== THE REQUEST ==
Give all the records again, swapping every "center" for "middle" and leaving everything else the same.

◇ ◇ ◇

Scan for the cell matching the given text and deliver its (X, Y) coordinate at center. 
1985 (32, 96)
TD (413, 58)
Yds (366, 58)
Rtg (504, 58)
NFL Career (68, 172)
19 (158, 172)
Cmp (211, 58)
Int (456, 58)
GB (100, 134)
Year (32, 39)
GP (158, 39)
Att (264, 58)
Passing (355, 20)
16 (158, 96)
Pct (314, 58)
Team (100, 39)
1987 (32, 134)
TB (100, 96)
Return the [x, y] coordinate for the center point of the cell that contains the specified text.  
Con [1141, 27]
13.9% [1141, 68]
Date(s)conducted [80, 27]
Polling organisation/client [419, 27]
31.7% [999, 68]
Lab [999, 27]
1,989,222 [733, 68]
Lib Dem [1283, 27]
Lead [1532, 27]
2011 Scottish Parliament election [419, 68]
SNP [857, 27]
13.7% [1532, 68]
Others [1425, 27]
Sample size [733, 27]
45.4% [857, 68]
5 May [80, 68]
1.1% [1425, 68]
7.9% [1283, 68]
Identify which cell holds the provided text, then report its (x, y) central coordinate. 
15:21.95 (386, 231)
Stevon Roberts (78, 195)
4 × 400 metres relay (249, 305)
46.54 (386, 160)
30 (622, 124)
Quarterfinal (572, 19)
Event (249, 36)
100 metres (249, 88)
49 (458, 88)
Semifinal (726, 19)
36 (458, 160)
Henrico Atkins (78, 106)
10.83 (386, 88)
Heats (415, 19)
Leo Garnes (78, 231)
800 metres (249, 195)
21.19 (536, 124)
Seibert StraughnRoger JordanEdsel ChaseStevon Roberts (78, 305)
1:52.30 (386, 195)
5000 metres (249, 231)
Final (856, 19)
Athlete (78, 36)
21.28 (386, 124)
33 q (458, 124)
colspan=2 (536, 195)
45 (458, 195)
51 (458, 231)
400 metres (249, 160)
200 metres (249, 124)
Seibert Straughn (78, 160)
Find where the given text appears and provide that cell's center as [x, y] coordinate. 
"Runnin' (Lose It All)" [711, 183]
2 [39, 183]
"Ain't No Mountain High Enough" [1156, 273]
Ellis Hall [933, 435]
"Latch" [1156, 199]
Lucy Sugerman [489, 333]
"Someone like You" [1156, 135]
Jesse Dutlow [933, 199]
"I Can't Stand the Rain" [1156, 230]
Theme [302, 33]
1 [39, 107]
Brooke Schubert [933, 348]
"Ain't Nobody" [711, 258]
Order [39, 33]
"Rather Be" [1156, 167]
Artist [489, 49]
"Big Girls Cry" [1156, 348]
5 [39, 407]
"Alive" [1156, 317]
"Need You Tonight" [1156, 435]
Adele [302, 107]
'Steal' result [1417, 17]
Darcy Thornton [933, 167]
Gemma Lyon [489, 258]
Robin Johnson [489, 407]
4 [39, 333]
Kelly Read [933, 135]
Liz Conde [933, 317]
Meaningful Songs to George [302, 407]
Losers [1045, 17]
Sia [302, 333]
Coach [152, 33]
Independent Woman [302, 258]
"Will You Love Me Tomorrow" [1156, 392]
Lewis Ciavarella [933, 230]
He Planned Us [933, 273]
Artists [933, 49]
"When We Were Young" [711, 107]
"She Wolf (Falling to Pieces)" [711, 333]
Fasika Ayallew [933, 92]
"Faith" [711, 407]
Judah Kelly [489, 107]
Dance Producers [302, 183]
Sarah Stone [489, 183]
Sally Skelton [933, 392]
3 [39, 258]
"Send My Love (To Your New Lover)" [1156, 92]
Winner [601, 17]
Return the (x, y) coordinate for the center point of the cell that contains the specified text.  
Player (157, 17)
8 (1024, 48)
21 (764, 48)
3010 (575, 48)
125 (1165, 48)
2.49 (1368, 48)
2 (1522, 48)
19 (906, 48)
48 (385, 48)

◇ ◇ ◇

== THE COMPLETED TASK ==
Scan for the cell matching the given text and deliver its (X, Y) coordinate at middle. 
1985 (32, 96)
TD (413, 58)
Yds (366, 58)
Rtg (504, 58)
NFL Career (68, 172)
19 (158, 172)
Cmp (211, 58)
Int (456, 58)
GB (100, 134)
Year (32, 39)
GP (158, 39)
Att (264, 58)
Passing (355, 20)
16 (158, 96)
Pct (314, 58)
Team (100, 39)
1987 (32, 134)
TB (100, 96)
Return the [x, y] coordinate for the middle point of the cell that contains the specified text.  
Con [1141, 27]
13.9% [1141, 68]
Date(s)conducted [80, 27]
Polling organisation/client [419, 27]
31.7% [999, 68]
Lab [999, 27]
1,989,222 [733, 68]
Lib Dem [1283, 27]
Lead [1532, 27]
2011 Scottish Parliament election [419, 68]
SNP [857, 27]
13.7% [1532, 68]
Others [1425, 27]
Sample size [733, 27]
45.4% [857, 68]
5 May [80, 68]
1.1% [1425, 68]
7.9% [1283, 68]
Identify which cell holds the provided text, then report its (x, y) central coordinate. 
15:21.95 (386, 231)
Stevon Roberts (78, 195)
4 × 400 metres relay (249, 305)
46.54 (386, 160)
30 (622, 124)
Quarterfinal (572, 19)
Event (249, 36)
100 metres (249, 88)
49 (458, 88)
Semifinal (726, 19)
36 (458, 160)
Henrico Atkins (78, 106)
10.83 (386, 88)
Heats (415, 19)
Leo Garnes (78, 231)
800 metres (249, 195)
21.19 (536, 124)
Seibert StraughnRoger JordanEdsel ChaseStevon Roberts (78, 305)
1:52.30 (386, 195)
5000 metres (249, 231)
Final (856, 19)
Athlete (78, 36)
21.28 (386, 124)
33 q (458, 124)
colspan=2 (536, 195)
45 (458, 195)
51 (458, 231)
400 metres (249, 160)
200 metres (249, 124)
Seibert Straughn (78, 160)
Find where the given text appears and provide that cell's middle as [x, y] coordinate. 
"Runnin' (Lose It All)" [711, 183]
2 [39, 183]
"Ain't No Mountain High Enough" [1156, 273]
Ellis Hall [933, 435]
"Latch" [1156, 199]
Lucy Sugerman [489, 333]
"Someone like You" [1156, 135]
Jesse Dutlow [933, 199]
"I Can't Stand the Rain" [1156, 230]
Theme [302, 33]
1 [39, 107]
Brooke Schubert [933, 348]
"Ain't Nobody" [711, 258]
Order [39, 33]
"Rather Be" [1156, 167]
Artist [489, 49]
"Big Girls Cry" [1156, 348]
5 [39, 407]
"Alive" [1156, 317]
"Need You Tonight" [1156, 435]
Adele [302, 107]
'Steal' result [1417, 17]
Darcy Thornton [933, 167]
Gemma Lyon [489, 258]
Robin Johnson [489, 407]
4 [39, 333]
Kelly Read [933, 135]
Liz Conde [933, 317]
Meaningful Songs to George [302, 407]
Losers [1045, 17]
Sia [302, 333]
Coach [152, 33]
Independent Woman [302, 258]
"Will You Love Me Tomorrow" [1156, 392]
Lewis Ciavarella [933, 230]
He Planned Us [933, 273]
Artists [933, 49]
"When We Were Young" [711, 107]
"She Wolf (Falling to Pieces)" [711, 333]
Fasika Ayallew [933, 92]
"Faith" [711, 407]
Judah Kelly [489, 107]
Dance Producers [302, 183]
Sarah Stone [489, 183]
Sally Skelton [933, 392]
3 [39, 258]
"Send My Love (To Your New Lover)" [1156, 92]
Winner [601, 17]
Return the (x, y) coordinate for the middle point of the cell that contains the specified text.  
Player (157, 17)
8 (1024, 48)
21 (764, 48)
3010 (575, 48)
125 (1165, 48)
2.49 (1368, 48)
2 (1522, 48)
19 (906, 48)
48 (385, 48)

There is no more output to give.